WHAT IS BEING ASKED
Search the entries below for the word "purple" and copy each line that has it.
[DATA UNDER STUDY — start]
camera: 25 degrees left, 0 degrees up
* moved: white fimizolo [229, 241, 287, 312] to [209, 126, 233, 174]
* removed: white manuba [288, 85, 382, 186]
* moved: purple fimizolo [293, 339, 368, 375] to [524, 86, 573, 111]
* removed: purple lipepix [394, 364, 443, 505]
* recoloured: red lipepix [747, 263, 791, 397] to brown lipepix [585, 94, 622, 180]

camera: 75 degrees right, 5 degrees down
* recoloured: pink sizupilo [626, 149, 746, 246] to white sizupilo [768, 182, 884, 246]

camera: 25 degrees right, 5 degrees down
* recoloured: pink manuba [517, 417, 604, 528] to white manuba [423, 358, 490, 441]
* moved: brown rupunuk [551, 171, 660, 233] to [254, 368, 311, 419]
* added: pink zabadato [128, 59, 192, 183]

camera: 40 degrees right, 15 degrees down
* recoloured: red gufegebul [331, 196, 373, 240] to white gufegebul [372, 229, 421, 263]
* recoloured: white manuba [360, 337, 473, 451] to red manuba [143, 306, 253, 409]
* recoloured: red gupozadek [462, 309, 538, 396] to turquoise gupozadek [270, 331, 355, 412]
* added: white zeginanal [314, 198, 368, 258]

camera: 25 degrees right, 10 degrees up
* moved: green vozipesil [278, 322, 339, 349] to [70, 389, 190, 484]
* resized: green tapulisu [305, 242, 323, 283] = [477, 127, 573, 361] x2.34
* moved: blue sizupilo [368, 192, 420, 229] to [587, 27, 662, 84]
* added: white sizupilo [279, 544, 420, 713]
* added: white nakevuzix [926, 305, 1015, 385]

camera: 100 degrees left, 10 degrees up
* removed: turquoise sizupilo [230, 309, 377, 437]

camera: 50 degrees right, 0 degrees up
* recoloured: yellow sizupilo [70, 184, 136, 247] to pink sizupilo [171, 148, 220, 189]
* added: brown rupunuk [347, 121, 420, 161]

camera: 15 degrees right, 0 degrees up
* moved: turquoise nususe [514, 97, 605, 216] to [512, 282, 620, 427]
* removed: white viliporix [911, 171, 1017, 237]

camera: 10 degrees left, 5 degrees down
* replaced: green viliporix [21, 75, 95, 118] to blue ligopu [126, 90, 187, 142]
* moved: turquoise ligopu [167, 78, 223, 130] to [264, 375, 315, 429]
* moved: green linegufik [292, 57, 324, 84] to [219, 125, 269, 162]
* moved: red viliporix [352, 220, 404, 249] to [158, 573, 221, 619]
[DATA UNDER STUDY — finish]
EXPECTED ANSWER
* moved: purple fimizolo [293, 339, 368, 375] to [524, 86, 573, 111]
* removed: purple lipepix [394, 364, 443, 505]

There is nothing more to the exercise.